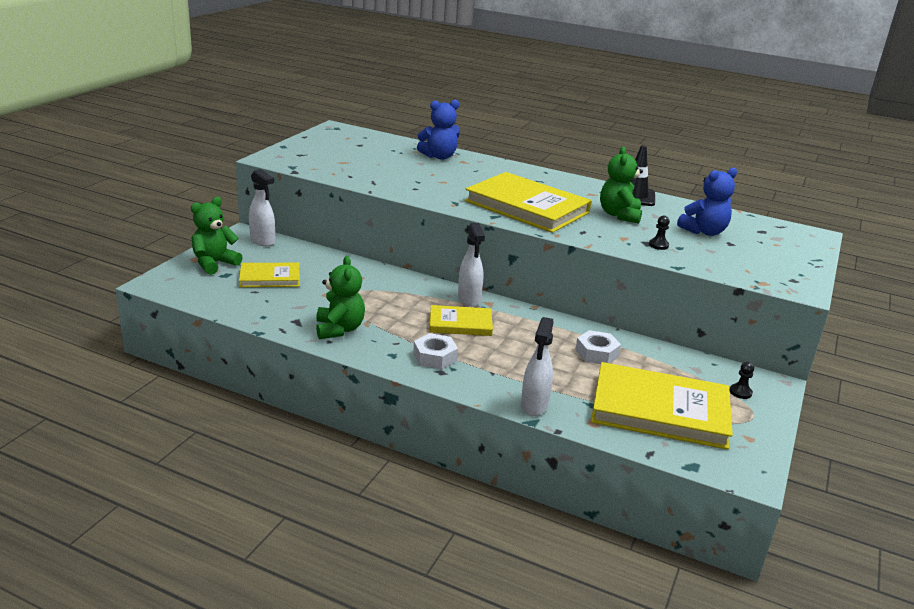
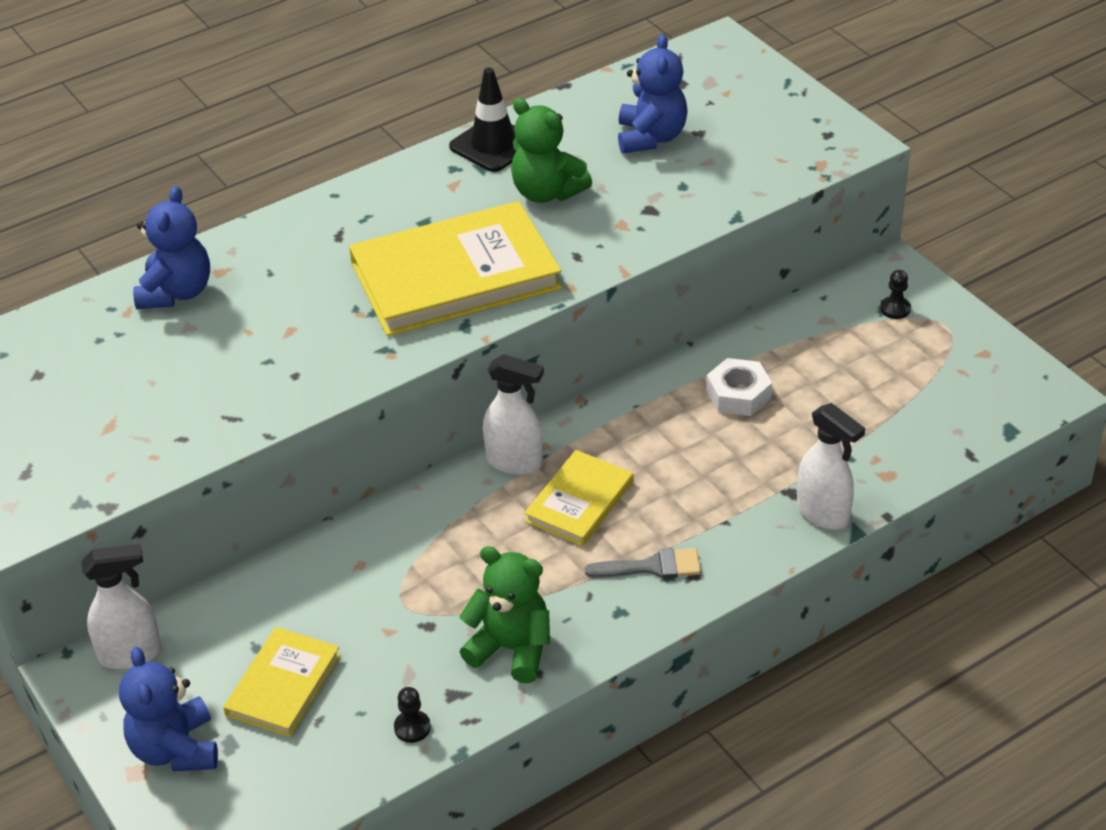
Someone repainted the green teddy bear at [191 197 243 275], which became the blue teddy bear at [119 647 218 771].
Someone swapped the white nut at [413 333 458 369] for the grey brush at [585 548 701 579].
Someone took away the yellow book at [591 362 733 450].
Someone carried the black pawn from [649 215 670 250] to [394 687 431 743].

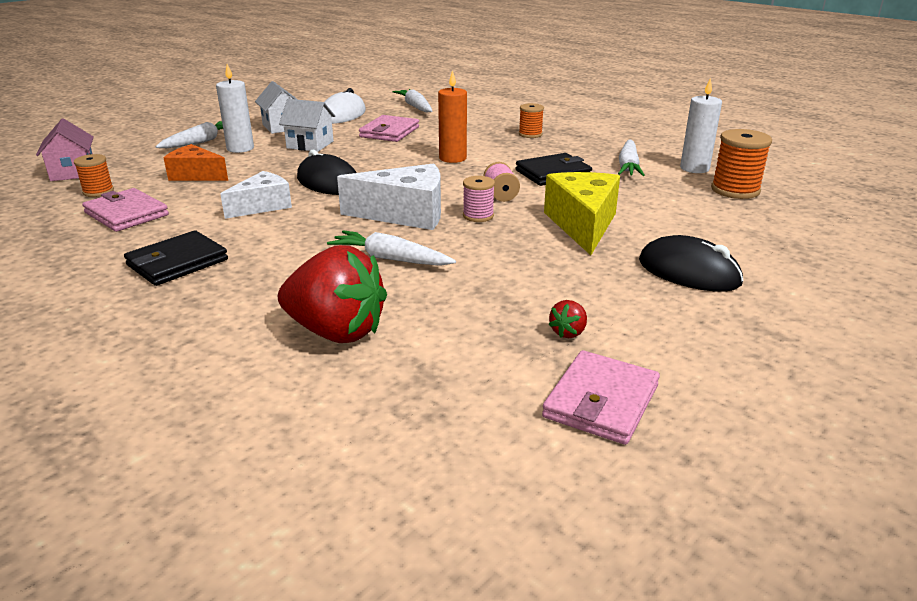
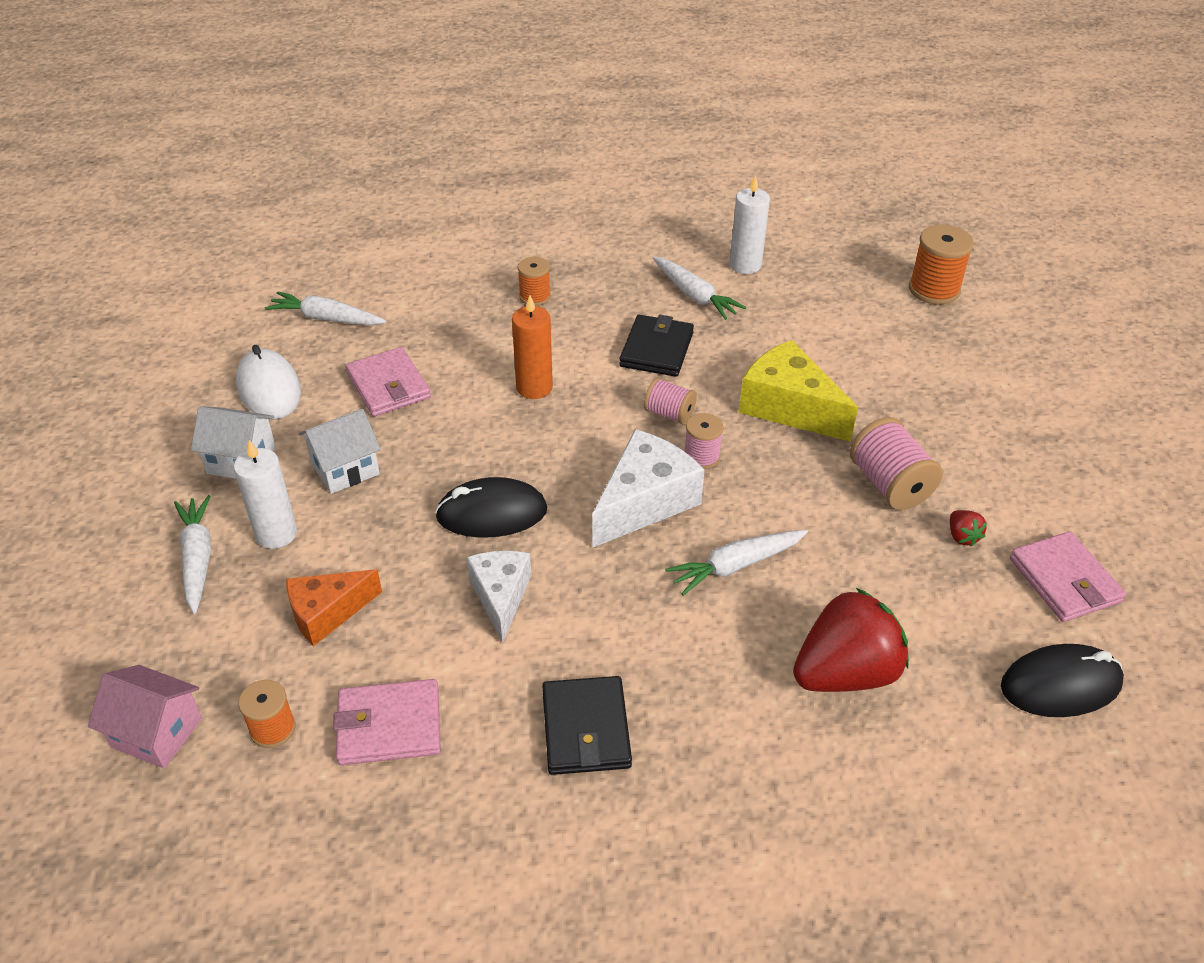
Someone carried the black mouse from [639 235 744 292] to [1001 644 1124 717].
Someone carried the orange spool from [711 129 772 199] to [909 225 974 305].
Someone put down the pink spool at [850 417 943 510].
...
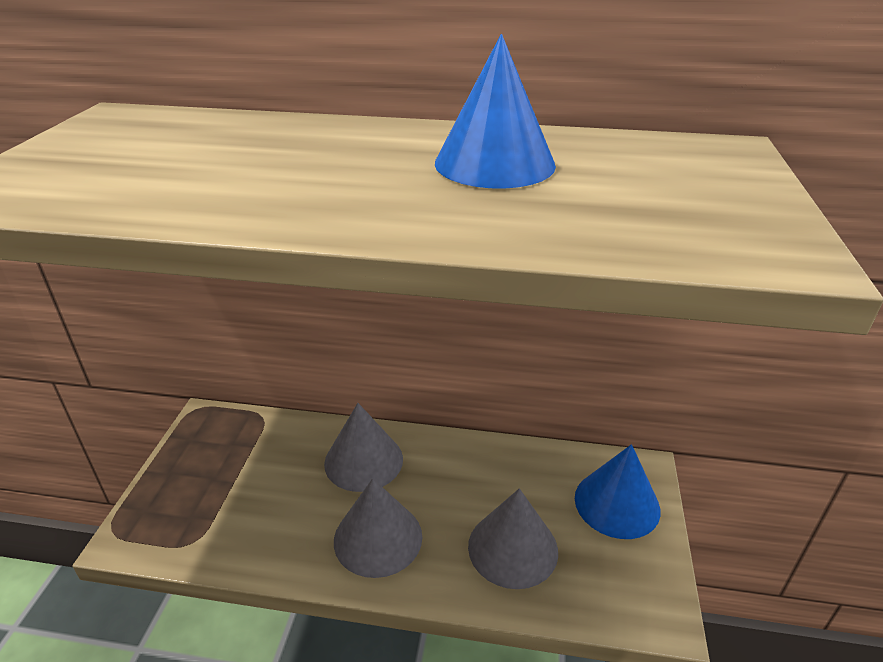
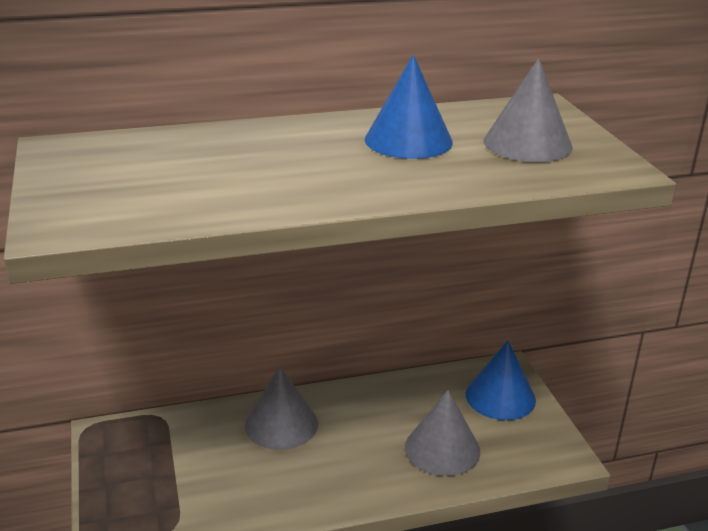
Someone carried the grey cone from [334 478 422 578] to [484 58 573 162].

(What you have to do): When you reach the line containing "Someone repainted the" in the data above, start copying exactly, and stop after the line containing "Someone took away".

(Result of this task):
Someone repainted the green teddy bear at [191 197 243 275], which became the blue teddy bear at [119 647 218 771].
Someone swapped the white nut at [413 333 458 369] for the grey brush at [585 548 701 579].
Someone took away the yellow book at [591 362 733 450].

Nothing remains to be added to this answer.